>>

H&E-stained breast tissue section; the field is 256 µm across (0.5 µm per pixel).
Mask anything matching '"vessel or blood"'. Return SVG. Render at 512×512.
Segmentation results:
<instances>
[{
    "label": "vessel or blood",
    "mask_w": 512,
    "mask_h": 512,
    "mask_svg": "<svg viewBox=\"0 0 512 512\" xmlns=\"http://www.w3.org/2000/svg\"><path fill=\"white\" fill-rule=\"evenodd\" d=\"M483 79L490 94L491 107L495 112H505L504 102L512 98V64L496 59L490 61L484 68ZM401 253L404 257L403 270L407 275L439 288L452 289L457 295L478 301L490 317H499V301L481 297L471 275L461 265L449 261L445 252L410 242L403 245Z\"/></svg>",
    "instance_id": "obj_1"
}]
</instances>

<<

- **Given problem**
Give again only the lines of the material above that run from the one with "Mask anything matching" through the end, both included, exactly as they appear.

- **Exercise result**
Mask anything matching '"vessel or blood"'. Return SVG. Render at 512×512.
Segmentation results:
<instances>
[{
    "label": "vessel or blood",
    "mask_w": 512,
    "mask_h": 512,
    "mask_svg": "<svg viewBox=\"0 0 512 512\" xmlns=\"http://www.w3.org/2000/svg\"><path fill=\"white\" fill-rule=\"evenodd\" d=\"M483 79L490 94L491 107L495 112H505L504 102L512 98V64L496 59L490 61L484 68ZM401 253L404 257L403 270L407 275L439 288L452 289L457 295L478 301L490 317H499V301L481 297L471 275L461 265L449 261L445 252L410 242L403 245Z\"/></svg>",
    "instance_id": "obj_1"
}]
</instances>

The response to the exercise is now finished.